INPUT DATA:
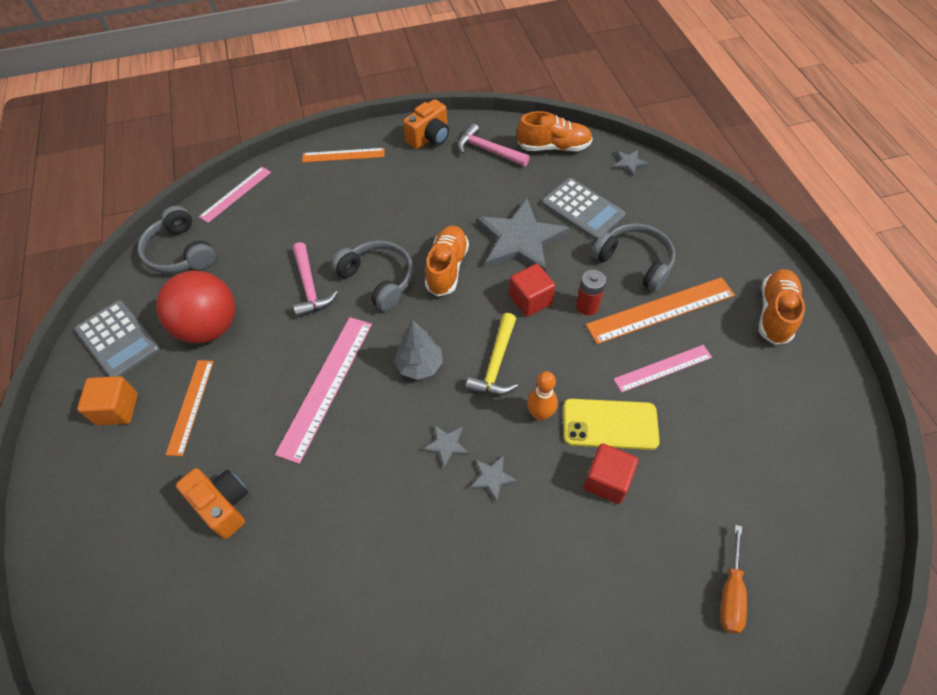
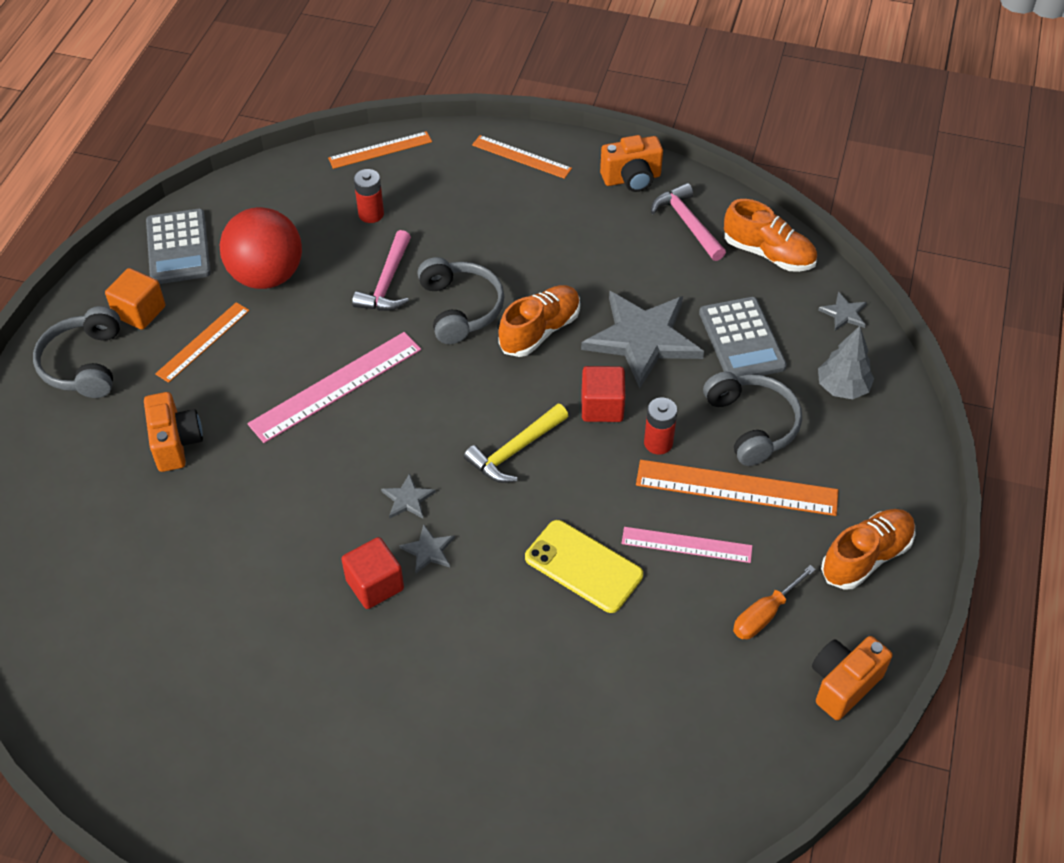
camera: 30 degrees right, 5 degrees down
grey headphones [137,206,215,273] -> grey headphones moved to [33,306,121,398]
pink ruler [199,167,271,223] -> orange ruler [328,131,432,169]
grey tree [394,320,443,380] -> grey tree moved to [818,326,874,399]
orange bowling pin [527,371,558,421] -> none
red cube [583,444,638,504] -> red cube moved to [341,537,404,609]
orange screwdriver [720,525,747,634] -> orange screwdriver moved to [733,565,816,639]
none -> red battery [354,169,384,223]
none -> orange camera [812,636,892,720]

--

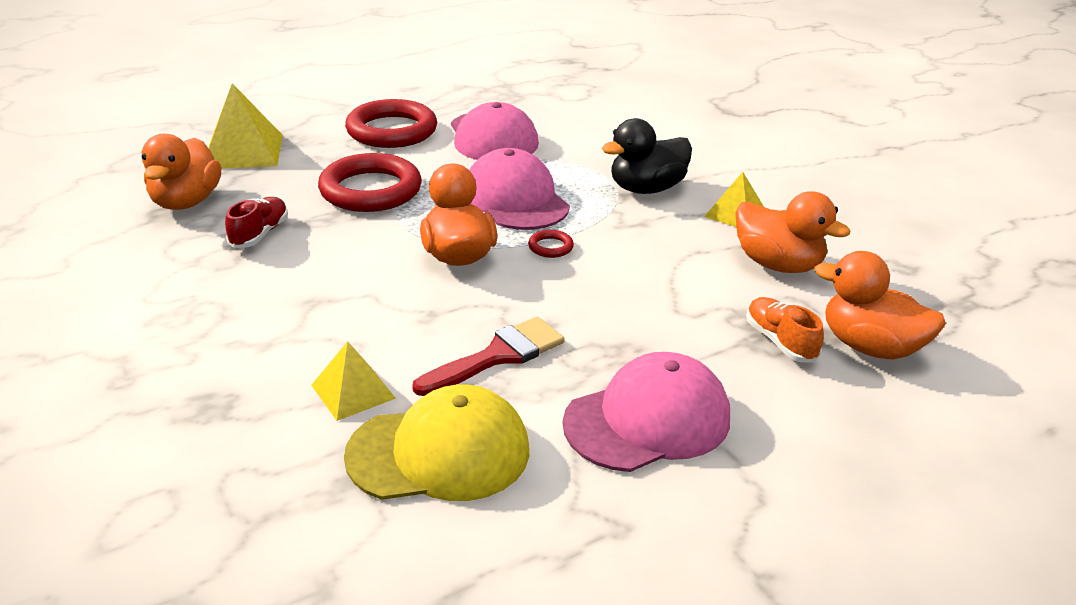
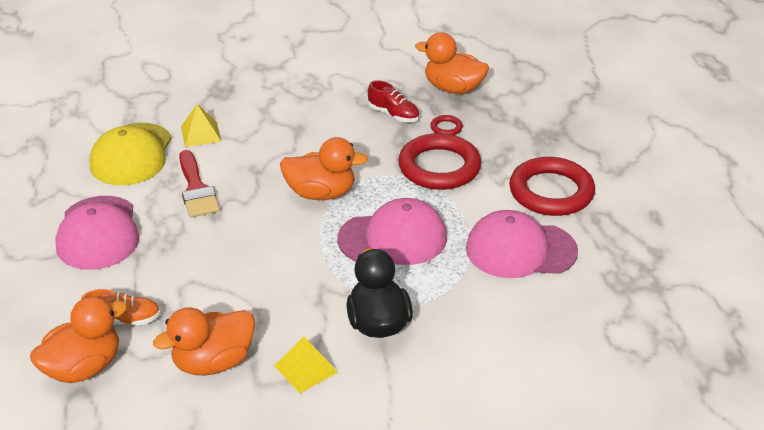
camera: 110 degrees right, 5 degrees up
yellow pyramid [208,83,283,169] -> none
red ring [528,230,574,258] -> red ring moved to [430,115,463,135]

WORK INSTRUCTIONS: Give back precisely the lines above that start at the line containing "camera: 110 degrees right, 5 degrees up" and end at the line containing "red ring [528,230,574,258]", inclusive. No other lines belong in the output.

WRITTEN SOLUTION:
camera: 110 degrees right, 5 degrees up
yellow pyramid [208,83,283,169] -> none
red ring [528,230,574,258] -> red ring moved to [430,115,463,135]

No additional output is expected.